Rewrite the rows from the first one through the row containing "brown square: moved 19", swapping "pink L-shape" for "gray L-shape" and keeping everything else unchanged.

------ DATASET ROWS

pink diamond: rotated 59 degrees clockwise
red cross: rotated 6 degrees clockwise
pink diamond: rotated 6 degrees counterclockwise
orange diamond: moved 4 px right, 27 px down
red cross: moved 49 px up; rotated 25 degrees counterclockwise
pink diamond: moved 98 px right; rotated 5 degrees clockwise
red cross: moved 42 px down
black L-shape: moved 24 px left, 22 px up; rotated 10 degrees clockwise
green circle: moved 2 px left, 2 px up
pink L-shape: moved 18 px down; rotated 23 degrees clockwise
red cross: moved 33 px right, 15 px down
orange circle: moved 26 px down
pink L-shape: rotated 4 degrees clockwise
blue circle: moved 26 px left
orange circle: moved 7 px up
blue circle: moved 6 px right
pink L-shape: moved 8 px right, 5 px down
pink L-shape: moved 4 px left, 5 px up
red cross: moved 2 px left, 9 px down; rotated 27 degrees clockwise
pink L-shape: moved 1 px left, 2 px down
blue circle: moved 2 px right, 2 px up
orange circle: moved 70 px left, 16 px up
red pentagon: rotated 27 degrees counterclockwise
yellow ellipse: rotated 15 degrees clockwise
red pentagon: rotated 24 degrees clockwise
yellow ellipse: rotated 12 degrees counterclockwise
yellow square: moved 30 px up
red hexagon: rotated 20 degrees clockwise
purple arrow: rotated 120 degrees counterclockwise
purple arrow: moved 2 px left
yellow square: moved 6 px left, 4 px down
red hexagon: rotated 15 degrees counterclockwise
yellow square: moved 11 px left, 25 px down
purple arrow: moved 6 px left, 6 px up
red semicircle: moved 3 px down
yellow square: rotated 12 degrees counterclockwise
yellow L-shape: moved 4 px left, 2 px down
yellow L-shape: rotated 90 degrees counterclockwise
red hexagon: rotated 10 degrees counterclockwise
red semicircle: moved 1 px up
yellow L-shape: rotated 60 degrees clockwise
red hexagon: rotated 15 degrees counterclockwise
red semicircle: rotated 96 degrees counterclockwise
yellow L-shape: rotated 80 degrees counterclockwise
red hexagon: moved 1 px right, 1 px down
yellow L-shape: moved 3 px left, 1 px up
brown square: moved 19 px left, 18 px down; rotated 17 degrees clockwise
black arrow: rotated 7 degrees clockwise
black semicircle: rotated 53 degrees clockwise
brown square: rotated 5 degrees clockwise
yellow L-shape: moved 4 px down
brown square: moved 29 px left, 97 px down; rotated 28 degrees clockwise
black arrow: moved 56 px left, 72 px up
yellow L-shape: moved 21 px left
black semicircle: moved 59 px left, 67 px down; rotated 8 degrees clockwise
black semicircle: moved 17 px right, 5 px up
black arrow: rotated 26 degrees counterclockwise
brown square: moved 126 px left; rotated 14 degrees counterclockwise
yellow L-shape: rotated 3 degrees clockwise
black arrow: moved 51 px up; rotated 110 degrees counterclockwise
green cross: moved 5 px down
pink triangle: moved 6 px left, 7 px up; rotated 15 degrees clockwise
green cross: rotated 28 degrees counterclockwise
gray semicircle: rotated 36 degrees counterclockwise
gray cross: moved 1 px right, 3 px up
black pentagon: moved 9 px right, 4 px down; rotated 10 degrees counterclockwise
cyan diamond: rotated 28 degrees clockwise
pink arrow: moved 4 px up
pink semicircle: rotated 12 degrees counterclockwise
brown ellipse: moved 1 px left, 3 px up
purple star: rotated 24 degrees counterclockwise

------------

:: THE OUTPUT ::
pink diamond: rotated 59 degrees clockwise
red cross: rotated 6 degrees clockwise
pink diamond: rotated 6 degrees counterclockwise
orange diamond: moved 4 px right, 27 px down
red cross: moved 49 px up; rotated 25 degrees counterclockwise
pink diamond: moved 98 px right; rotated 5 degrees clockwise
red cross: moved 42 px down
black L-shape: moved 24 px left, 22 px up; rotated 10 degrees clockwise
green circle: moved 2 px left, 2 px up
gray L-shape: moved 18 px down; rotated 23 degrees clockwise
red cross: moved 33 px right, 15 px down
orange circle: moved 26 px down
gray L-shape: rotated 4 degrees clockwise
blue circle: moved 26 px left
orange circle: moved 7 px up
blue circle: moved 6 px right
gray L-shape: moved 8 px right, 5 px down
gray L-shape: moved 4 px left, 5 px up
red cross: moved 2 px left, 9 px down; rotated 27 degrees clockwise
gray L-shape: moved 1 px left, 2 px down
blue circle: moved 2 px right, 2 px up
orange circle: moved 70 px left, 16 px up
red pentagon: rotated 27 degrees counterclockwise
yellow ellipse: rotated 15 degrees clockwise
red pentagon: rotated 24 degrees clockwise
yellow ellipse: rotated 12 degrees counterclockwise
yellow square: moved 30 px up
red hexagon: rotated 20 degrees clockwise
purple arrow: rotated 120 degrees counterclockwise
purple arrow: moved 2 px left
yellow square: moved 6 px left, 4 px down
red hexagon: rotated 15 degrees counterclockwise
yellow square: moved 11 px left, 25 px down
purple arrow: moved 6 px left, 6 px up
red semicircle: moved 3 px down
yellow square: rotated 12 degrees counterclockwise
yellow L-shape: moved 4 px left, 2 px down
yellow L-shape: rotated 90 degrees counterclockwise
red hexagon: rotated 10 degrees counterclockwise
red semicircle: moved 1 px up
yellow L-shape: rotated 60 degrees clockwise
red hexagon: rotated 15 degrees counterclockwise
red semicircle: rotated 96 degrees counterclockwise
yellow L-shape: rotated 80 degrees counterclockwise
red hexagon: moved 1 px right, 1 px down
yellow L-shape: moved 3 px left, 1 px up
brown square: moved 19 px left, 18 px down; rotated 17 degrees clockwise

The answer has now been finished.